PROBLEM DESCRIPTION:
A faithful copy of the data, pictures omitted, is the required answer.

DATA SEGMENT:
=====

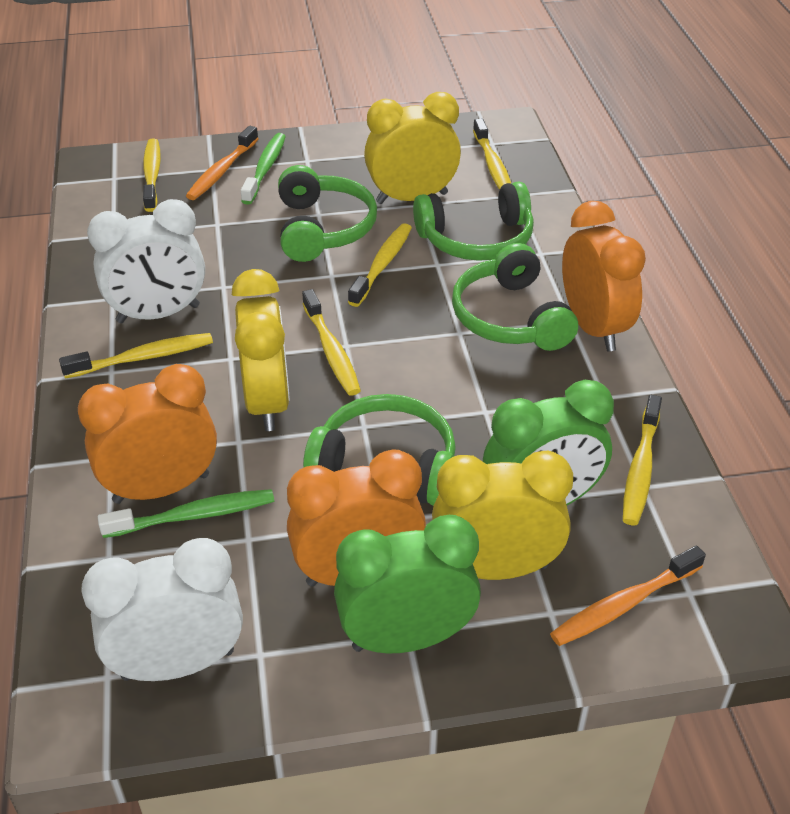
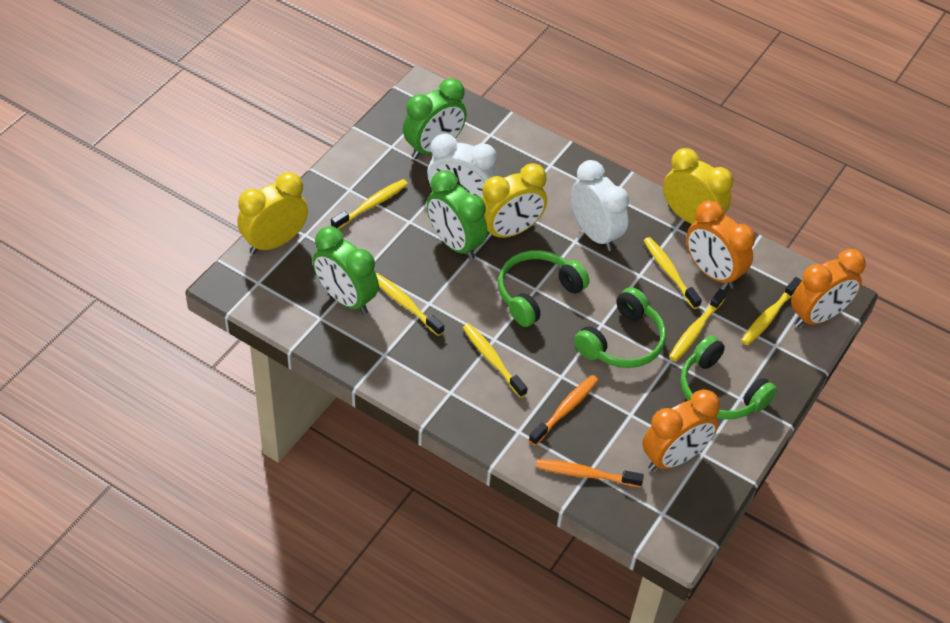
green clock: 2 -> 3
green headphones: 4 -> 3
green toothbrush: 2 -> 0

=====

RESPONSE FOR THIS EXERCISE:
green clock: 2 -> 3
green headphones: 4 -> 3
green toothbrush: 2 -> 0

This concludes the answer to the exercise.